SHORT EXERCISE:
Return every line of the rows below that contains the string "markup", copying each one in full. Case counts.

STORED ROWS:

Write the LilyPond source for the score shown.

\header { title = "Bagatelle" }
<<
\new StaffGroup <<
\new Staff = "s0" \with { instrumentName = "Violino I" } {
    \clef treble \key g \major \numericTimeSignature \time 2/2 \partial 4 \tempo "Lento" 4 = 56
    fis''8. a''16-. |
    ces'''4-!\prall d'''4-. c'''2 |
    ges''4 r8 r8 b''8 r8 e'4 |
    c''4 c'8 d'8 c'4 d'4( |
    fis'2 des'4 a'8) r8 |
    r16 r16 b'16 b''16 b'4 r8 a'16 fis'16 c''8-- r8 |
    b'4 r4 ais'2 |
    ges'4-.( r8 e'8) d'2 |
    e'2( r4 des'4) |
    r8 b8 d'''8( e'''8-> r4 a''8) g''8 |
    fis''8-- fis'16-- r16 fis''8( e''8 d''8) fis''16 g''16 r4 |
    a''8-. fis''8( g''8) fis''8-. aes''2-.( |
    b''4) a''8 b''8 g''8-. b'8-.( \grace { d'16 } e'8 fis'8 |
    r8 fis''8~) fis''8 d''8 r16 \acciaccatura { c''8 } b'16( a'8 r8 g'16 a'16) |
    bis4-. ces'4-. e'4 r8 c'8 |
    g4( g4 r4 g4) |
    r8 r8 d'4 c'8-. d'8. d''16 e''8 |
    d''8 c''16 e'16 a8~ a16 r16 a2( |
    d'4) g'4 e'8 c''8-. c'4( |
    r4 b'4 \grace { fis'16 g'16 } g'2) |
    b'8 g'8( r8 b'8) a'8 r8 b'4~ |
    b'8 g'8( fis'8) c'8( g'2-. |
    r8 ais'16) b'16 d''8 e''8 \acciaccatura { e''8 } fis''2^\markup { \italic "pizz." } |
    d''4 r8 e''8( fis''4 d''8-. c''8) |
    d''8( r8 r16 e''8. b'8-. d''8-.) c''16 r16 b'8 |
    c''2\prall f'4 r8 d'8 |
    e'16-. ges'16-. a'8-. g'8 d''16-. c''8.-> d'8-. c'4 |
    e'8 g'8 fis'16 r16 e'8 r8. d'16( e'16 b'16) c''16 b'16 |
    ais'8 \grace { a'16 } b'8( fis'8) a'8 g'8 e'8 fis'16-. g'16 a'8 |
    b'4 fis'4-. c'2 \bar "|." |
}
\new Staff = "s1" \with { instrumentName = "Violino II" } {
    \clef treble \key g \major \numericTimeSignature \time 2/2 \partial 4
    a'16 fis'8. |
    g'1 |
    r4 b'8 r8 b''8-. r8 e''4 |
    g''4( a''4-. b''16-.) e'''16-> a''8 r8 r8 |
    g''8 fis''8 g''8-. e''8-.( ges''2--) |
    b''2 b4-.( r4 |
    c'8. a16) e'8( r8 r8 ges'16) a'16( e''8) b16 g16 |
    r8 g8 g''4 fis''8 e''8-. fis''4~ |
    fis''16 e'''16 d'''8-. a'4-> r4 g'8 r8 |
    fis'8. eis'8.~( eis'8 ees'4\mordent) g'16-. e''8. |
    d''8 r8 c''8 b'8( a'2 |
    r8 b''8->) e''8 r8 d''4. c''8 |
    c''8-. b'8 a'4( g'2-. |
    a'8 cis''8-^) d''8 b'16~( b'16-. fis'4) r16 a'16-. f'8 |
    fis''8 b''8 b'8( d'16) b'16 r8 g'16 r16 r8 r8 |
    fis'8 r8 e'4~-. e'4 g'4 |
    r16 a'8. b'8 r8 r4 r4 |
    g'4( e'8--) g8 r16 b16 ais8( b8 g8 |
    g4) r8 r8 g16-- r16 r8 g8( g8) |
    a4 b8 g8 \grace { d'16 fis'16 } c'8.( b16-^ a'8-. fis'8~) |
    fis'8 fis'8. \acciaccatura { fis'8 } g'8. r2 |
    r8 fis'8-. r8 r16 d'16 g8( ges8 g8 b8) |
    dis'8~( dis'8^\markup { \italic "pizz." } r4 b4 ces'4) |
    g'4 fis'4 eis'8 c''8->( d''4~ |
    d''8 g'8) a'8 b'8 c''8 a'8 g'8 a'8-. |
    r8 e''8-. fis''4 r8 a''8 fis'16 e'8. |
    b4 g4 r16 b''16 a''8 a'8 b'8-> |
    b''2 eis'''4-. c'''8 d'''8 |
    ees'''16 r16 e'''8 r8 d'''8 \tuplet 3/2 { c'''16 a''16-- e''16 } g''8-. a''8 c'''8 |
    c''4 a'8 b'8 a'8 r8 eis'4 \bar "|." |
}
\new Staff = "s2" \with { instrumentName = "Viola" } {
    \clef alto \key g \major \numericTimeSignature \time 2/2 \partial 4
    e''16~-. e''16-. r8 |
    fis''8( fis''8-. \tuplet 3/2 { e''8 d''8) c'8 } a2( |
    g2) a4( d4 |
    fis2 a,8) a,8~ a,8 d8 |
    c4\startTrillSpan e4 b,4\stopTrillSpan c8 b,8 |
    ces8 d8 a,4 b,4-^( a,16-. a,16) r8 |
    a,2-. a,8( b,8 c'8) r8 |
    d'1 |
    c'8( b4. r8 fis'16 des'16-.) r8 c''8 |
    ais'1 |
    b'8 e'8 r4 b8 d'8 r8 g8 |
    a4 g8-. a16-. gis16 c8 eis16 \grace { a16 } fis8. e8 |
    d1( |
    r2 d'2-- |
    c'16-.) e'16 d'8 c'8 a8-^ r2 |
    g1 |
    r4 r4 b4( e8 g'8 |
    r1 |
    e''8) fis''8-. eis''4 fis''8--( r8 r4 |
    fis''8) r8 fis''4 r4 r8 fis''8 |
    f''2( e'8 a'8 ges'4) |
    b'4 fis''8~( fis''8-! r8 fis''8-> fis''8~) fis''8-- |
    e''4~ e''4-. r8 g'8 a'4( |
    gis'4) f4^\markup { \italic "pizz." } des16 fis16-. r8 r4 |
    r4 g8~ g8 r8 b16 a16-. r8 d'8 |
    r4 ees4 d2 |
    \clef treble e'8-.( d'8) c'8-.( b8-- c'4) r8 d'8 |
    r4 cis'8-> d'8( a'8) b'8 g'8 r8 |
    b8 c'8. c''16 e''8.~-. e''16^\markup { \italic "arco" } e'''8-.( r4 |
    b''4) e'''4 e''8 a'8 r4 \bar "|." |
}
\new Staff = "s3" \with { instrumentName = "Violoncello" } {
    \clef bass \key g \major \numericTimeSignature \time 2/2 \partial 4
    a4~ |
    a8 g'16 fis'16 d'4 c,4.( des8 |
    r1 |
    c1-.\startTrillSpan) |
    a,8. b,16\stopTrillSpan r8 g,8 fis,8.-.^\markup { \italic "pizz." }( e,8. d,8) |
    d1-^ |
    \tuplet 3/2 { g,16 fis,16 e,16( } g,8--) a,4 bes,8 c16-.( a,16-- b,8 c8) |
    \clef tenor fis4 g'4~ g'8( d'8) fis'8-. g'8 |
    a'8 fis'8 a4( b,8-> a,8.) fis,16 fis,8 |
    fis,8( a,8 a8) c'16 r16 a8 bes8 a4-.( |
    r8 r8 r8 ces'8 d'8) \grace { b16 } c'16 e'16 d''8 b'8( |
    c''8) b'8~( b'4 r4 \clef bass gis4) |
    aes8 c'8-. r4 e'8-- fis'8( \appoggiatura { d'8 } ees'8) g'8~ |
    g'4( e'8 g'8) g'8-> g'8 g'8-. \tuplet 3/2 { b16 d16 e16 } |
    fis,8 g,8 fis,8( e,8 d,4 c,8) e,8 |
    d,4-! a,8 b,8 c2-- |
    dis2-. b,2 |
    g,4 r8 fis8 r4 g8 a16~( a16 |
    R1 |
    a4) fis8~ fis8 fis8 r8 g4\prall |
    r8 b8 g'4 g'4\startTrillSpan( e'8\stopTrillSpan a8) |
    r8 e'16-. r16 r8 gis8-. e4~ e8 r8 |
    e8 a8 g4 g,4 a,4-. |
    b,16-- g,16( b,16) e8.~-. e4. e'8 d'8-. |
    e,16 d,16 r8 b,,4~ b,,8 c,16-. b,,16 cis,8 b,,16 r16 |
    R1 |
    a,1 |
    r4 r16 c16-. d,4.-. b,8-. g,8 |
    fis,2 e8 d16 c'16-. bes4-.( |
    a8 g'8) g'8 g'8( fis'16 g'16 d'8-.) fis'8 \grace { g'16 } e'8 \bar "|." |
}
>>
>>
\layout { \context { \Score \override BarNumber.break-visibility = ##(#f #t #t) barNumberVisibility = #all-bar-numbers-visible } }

SOLUTION TO THIS PROBLEM:
    r8 ais'16) b'16 d''8 e''8 \acciaccatura { e''8 } fis''2^\markup { \italic "pizz." } |
    dis'8~( dis'8^\markup { \italic "pizz." } r4 b4 ces'4) |
    gis'4) f4^\markup { \italic "pizz." } des16 fis16-. r8 r4 |
    b8 c'8. c''16 e''8.~-. e''16^\markup { \italic "arco" } e'''8-.( r4 |
    a,8. b,16\stopTrillSpan r8 g,8 fis,8.-.^\markup { \italic "pizz." }( e,8. d,8) |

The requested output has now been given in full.